= Collected data =
──────────────────────────────

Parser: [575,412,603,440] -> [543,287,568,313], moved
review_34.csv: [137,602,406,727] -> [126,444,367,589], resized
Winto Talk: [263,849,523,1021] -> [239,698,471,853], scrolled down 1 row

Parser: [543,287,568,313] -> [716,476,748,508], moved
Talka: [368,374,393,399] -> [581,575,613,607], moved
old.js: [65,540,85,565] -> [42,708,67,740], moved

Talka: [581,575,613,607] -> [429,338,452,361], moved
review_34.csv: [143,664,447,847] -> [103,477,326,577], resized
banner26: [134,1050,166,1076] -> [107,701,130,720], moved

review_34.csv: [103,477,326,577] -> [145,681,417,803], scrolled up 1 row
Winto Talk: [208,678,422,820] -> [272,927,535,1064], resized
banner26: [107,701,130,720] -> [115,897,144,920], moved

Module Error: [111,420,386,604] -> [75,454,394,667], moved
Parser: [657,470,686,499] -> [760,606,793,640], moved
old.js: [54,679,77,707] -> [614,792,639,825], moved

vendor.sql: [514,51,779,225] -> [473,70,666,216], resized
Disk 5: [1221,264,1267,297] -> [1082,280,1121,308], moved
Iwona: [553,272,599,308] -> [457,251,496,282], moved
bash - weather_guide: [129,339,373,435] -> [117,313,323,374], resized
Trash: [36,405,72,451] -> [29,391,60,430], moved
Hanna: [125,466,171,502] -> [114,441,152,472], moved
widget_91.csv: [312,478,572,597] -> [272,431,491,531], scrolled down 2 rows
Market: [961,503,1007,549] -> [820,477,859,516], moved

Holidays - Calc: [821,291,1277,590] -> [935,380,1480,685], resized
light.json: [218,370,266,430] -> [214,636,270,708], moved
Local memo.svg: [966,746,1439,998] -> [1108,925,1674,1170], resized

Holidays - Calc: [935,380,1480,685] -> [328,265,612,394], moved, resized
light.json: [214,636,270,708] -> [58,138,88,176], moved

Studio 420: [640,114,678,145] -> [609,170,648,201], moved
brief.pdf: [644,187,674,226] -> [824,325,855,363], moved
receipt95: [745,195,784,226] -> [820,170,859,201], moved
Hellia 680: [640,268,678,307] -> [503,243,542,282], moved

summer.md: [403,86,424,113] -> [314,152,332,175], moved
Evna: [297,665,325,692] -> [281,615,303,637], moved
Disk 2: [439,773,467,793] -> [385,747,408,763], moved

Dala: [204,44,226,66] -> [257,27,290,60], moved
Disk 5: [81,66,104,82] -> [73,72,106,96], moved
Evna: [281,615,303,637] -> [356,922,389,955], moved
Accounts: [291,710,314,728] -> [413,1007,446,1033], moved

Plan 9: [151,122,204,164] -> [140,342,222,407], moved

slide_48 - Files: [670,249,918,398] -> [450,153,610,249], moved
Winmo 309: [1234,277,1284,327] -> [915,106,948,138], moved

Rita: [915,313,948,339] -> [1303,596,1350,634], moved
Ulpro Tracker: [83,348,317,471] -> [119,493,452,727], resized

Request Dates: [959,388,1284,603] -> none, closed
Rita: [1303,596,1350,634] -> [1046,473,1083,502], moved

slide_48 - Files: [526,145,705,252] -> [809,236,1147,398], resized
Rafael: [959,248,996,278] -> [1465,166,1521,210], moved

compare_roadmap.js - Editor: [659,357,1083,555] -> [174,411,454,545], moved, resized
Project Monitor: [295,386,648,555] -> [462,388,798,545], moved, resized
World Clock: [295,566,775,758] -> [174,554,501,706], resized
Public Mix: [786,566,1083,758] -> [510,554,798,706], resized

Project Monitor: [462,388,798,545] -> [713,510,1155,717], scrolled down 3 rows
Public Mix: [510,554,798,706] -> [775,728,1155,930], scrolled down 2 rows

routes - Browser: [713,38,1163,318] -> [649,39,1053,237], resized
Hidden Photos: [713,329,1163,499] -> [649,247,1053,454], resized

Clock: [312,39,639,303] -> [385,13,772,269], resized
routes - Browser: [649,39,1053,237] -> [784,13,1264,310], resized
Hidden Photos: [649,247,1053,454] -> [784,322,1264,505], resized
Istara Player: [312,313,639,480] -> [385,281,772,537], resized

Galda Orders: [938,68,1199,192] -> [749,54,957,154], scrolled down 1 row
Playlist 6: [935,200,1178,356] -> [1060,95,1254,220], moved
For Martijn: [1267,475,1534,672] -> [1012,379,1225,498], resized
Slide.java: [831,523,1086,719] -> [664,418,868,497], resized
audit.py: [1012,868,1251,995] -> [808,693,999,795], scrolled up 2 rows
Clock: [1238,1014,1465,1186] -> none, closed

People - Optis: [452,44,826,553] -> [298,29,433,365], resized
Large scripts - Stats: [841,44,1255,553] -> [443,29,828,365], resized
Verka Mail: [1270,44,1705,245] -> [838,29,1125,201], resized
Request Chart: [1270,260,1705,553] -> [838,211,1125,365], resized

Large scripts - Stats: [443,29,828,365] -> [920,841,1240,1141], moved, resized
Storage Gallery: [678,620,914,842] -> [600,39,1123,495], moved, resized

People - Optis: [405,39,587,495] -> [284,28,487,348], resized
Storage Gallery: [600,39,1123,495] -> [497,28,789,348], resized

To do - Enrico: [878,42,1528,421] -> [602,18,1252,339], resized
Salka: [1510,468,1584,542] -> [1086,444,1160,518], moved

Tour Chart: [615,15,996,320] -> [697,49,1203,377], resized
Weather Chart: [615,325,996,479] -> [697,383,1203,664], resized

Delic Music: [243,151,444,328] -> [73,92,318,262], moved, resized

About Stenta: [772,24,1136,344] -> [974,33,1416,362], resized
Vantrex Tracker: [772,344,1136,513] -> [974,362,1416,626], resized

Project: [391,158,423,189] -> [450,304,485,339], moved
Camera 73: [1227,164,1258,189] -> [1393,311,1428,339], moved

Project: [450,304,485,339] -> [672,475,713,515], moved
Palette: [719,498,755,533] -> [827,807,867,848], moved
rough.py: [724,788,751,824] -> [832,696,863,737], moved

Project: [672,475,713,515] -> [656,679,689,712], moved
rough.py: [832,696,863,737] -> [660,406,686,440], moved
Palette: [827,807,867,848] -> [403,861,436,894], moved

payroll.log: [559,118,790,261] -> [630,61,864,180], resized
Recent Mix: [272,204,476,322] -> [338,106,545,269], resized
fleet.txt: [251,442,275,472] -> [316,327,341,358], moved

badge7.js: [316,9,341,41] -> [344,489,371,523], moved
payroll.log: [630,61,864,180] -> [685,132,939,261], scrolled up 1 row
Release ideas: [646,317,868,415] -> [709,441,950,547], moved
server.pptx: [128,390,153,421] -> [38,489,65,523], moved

──────────────────────────────

= Exercise description =
Every line above that has the string "Parser" needs to be copied.

= Reply =
Parser: [575,412,603,440] -> [543,287,568,313], moved
Parser: [543,287,568,313] -> [716,476,748,508], moved
Parser: [657,470,686,499] -> [760,606,793,640], moved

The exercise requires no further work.